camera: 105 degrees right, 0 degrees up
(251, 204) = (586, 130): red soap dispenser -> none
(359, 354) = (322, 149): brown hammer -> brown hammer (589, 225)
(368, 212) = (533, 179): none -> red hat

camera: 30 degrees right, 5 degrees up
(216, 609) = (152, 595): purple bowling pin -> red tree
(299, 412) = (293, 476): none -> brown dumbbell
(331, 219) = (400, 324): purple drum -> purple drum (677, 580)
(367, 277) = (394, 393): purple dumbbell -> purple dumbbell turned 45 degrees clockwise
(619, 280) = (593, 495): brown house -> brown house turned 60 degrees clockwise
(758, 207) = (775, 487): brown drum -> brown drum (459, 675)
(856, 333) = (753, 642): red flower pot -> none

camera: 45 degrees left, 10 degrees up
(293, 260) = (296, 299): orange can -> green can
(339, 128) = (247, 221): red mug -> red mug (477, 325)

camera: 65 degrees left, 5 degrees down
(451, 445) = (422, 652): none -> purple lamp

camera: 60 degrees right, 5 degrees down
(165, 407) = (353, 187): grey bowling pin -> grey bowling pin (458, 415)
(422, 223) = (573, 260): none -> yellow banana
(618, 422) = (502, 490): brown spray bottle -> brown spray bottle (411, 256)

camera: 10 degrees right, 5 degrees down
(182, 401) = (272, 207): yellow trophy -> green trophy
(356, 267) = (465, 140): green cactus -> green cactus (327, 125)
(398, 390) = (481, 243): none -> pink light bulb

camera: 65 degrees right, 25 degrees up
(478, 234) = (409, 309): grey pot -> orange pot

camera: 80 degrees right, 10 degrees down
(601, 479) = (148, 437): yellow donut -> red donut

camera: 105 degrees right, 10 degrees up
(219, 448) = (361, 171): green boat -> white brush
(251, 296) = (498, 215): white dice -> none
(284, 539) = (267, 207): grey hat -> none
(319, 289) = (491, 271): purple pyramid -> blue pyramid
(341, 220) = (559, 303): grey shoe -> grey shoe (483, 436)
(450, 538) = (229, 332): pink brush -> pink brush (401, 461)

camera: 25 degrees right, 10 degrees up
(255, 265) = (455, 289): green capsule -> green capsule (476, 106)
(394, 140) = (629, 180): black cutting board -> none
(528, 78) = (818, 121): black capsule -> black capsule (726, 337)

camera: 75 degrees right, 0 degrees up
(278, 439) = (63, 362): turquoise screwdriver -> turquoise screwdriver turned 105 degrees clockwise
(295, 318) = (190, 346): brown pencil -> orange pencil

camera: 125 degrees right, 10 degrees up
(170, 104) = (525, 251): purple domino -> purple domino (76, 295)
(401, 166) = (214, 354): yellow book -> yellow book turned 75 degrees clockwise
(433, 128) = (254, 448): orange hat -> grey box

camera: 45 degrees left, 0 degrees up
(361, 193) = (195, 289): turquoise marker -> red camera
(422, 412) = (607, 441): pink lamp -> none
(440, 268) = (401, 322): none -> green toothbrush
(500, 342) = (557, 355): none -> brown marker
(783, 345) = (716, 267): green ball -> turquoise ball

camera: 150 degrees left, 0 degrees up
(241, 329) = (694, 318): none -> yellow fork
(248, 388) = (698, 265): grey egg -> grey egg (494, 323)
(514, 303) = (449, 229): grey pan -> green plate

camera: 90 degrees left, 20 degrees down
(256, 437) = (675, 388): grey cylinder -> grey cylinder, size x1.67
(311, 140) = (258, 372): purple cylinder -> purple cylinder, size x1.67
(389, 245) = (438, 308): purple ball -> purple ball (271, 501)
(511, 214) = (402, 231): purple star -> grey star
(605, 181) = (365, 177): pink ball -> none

- [Your objective] Each line in the records above with "clockwise" must be returned.

- [Solution to this exercise]
(367, 277) = (394, 393): purple dumbbell -> purple dumbbell turned 45 degrees clockwise
(619, 280) = (593, 495): brown house -> brown house turned 60 degrees clockwise
(278, 439) = (63, 362): turquoise screwdriver -> turquoise screwdriver turned 105 degrees clockwise
(401, 166) = (214, 354): yellow book -> yellow book turned 75 degrees clockwise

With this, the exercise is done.